#### EXERCISE:
Write out the entire listing below exactly as it appears, minus any pictures.

#### GIVEN DATA:
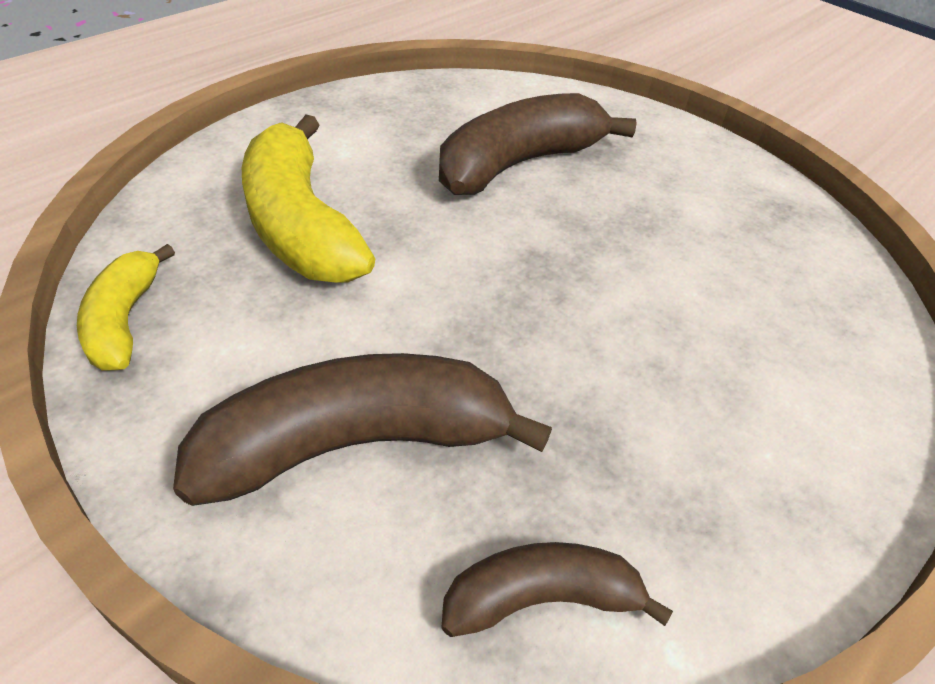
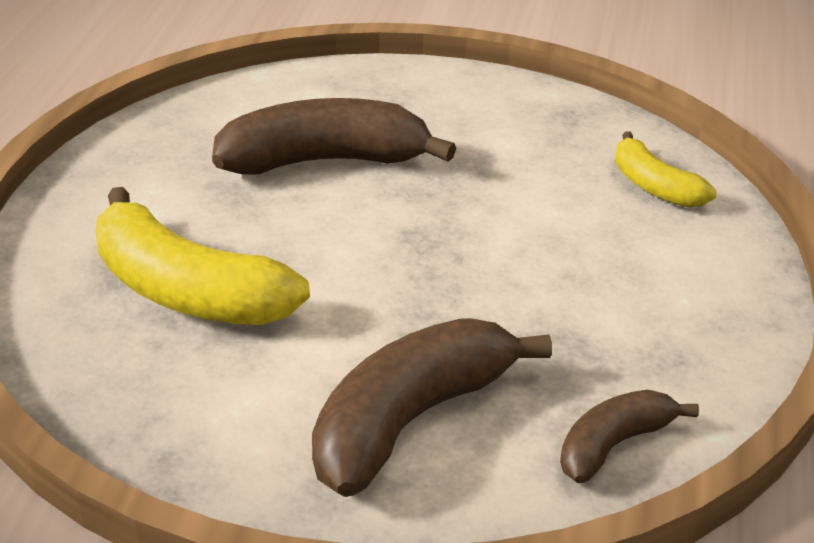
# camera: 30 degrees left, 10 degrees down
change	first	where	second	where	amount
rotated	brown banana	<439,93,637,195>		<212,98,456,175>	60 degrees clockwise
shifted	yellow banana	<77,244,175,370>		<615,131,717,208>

#### WRITTEN ANSWER:
# camera: 30 degrees left, 10 degrees down
change	first	where	second	where	amount
rotated	brown banana	<439,93,637,195>		<212,98,456,175>	60 degrees clockwise
shifted	yellow banana	<77,244,175,370>		<615,131,717,208>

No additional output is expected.